----- DATA FOR PROCESSING -----

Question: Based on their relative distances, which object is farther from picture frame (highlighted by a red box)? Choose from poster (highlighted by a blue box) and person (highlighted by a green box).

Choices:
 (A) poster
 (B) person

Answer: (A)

-----

= TASK GOAL =
Copy the data above word for word, keeping every line as it is.

= EXPECTED OUTPUT =
Question: Based on their relative distances, which object is farther from picture frame (highlighted by a red box)? Choose from poster (highlighted by a blue box) and person (highlighted by a green box).

Choices:
 (A) poster
 (B) person

Answer: (A)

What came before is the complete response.